WHAT NEEDS TO BE DONE:
Reproduce every record below exactly, without the pictures.

ENTRIES PROVIDED:
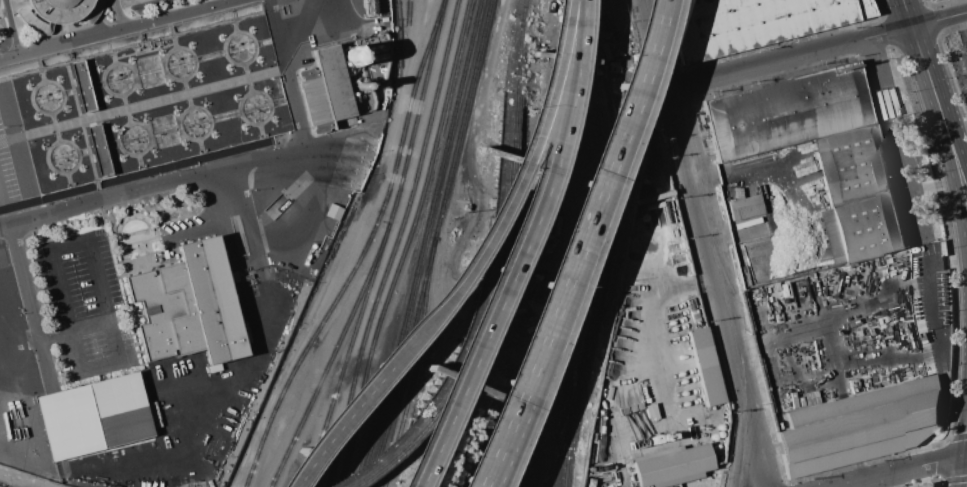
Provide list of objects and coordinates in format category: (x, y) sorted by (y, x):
building: (15, 0)
building: (370, 7)
road: (961, 7)
building: (56, 12)
road: (910, 13)
road: (965, 18)
road: (941, 20)
building: (760, 23)
road: (318, 26)
road: (117, 30)
railway: (400, 38)
railway: (521, 47)
road: (924, 57)
road: (791, 59)
road: (948, 65)
parking lot: (961, 70)
building: (82, 86)
building: (326, 89)
road: (951, 125)
road: (896, 135)
road: (303, 138)
road: (608, 142)
building: (99, 150)
building: (820, 151)
road: (336, 156)
road: (952, 161)
parking lot: (6, 173)
road: (152, 185)
road: (504, 200)
park: (966, 201)
building: (745, 207)
building: (334, 212)
wastewater plant: (168, 218)
road: (236, 226)
parking lot: (186, 228)
road: (194, 230)
road: (228, 241)
road: (709, 241)
railway: (404, 243)
railway: (396, 244)
railway: (420, 244)
railway: (432, 244)
railway: (381, 245)
railway: (608, 245)
road: (515, 249)
railway: (363, 251)
road: (100, 283)
building: (189, 305)
road: (653, 305)
parking lot: (82, 306)
road: (30, 307)
railway: (481, 312)
road: (4, 324)
road: (54, 332)
railway: (332, 355)
building: (706, 366)
railway: (412, 374)
parking lot: (223, 375)
road: (524, 384)
road: (515, 385)
road: (216, 392)
building: (93, 415)
road: (331, 426)
building: (860, 426)
railway: (571, 428)
road: (760, 450)
road: (966, 453)
road: (965, 462)
railway: (557, 464)
building: (672, 465)
road: (900, 470)
road: (21, 480)
road: (965, 480)
park: (966, 481)
building: (927, 485)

WRITTEN ANSWER:
Provide list of objects and coordinates in format category: (x, y) sorted by (y, x):
building: (15, 0)
building: (370, 7)
road: (961, 7)
building: (56, 12)
road: (910, 13)
road: (965, 18)
road: (941, 20)
building: (760, 23)
road: (318, 26)
road: (117, 30)
railway: (400, 38)
railway: (521, 47)
road: (924, 57)
road: (791, 59)
road: (948, 65)
parking lot: (961, 70)
building: (82, 86)
building: (326, 89)
road: (951, 125)
road: (896, 135)
road: (303, 138)
road: (608, 142)
building: (99, 150)
building: (820, 151)
road: (336, 156)
road: (952, 161)
parking lot: (6, 173)
road: (152, 185)
road: (504, 200)
park: (966, 201)
building: (745, 207)
building: (334, 212)
wastewater plant: (168, 218)
road: (236, 226)
parking lot: (186, 228)
road: (194, 230)
road: (228, 241)
road: (709, 241)
railway: (404, 243)
railway: (396, 244)
railway: (420, 244)
railway: (432, 244)
railway: (381, 245)
railway: (608, 245)
road: (515, 249)
railway: (363, 251)
road: (100, 283)
building: (189, 305)
road: (653, 305)
parking lot: (82, 306)
road: (30, 307)
railway: (481, 312)
road: (4, 324)
road: (54, 332)
railway: (332, 355)
building: (706, 366)
railway: (412, 374)
parking lot: (223, 375)
road: (524, 384)
road: (515, 385)
road: (216, 392)
building: (93, 415)
road: (331, 426)
building: (860, 426)
railway: (571, 428)
road: (760, 450)
road: (966, 453)
road: (965, 462)
railway: (557, 464)
building: (672, 465)
road: (900, 470)
road: (21, 480)
road: (965, 480)
park: (966, 481)
building: (927, 485)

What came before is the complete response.